[[ The data, beginning ]]

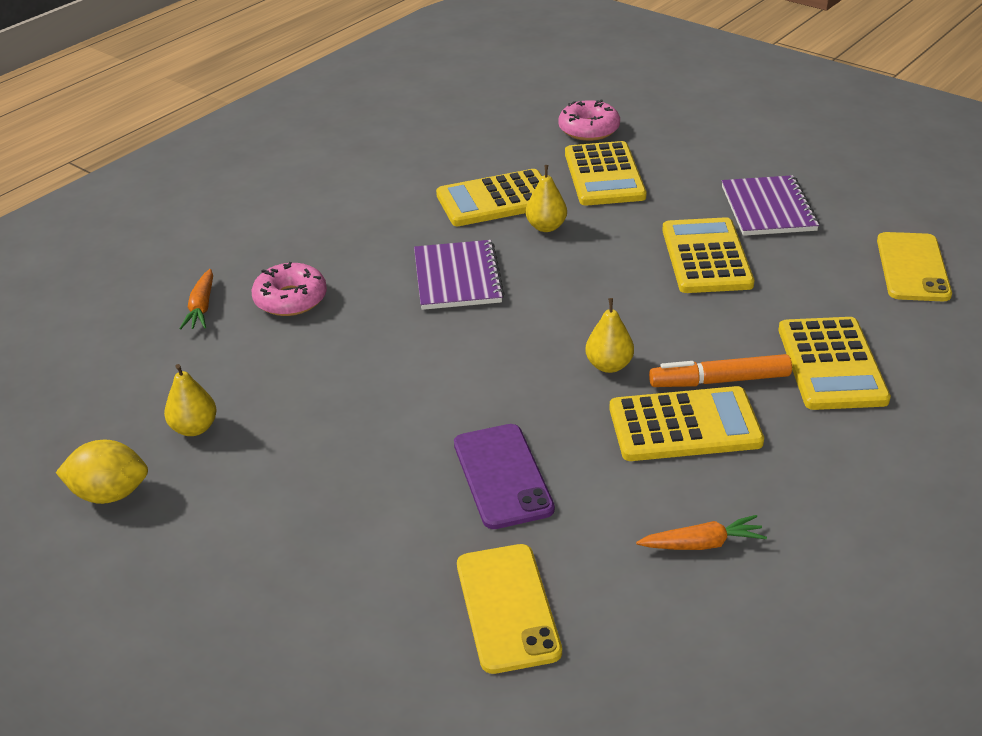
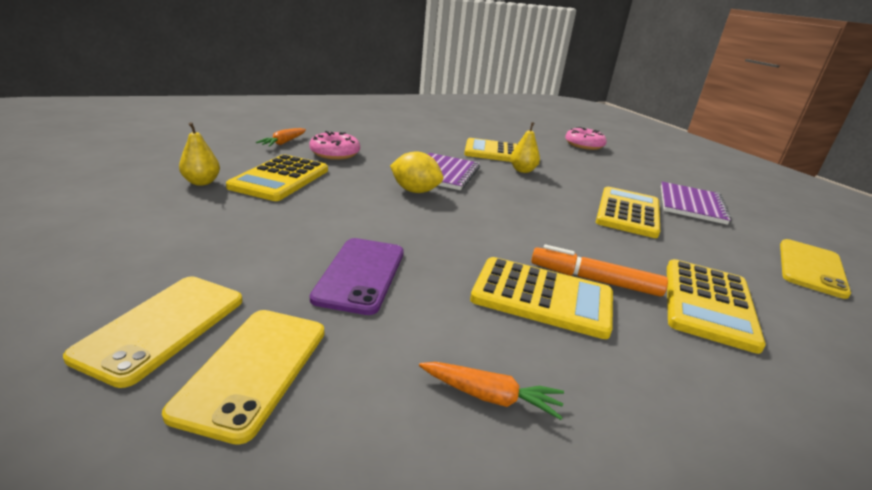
camera: 20 degrees right, 10 degrees down
(110, 494) = (107, 192): yellow lemon -> yellow lemon (415, 191)
(391, 609) = (163, 327): none -> yellow phone
(604, 175) = (579, 162): yellow calculator -> yellow calculator (280, 179)
(609, 365) = (508, 242): yellow pear -> none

[[ The data, end ]]

Directions — The answer must consist of every line from the entries above that contains "none".

Reply to the exercise —
(391, 609) = (163, 327): none -> yellow phone
(609, 365) = (508, 242): yellow pear -> none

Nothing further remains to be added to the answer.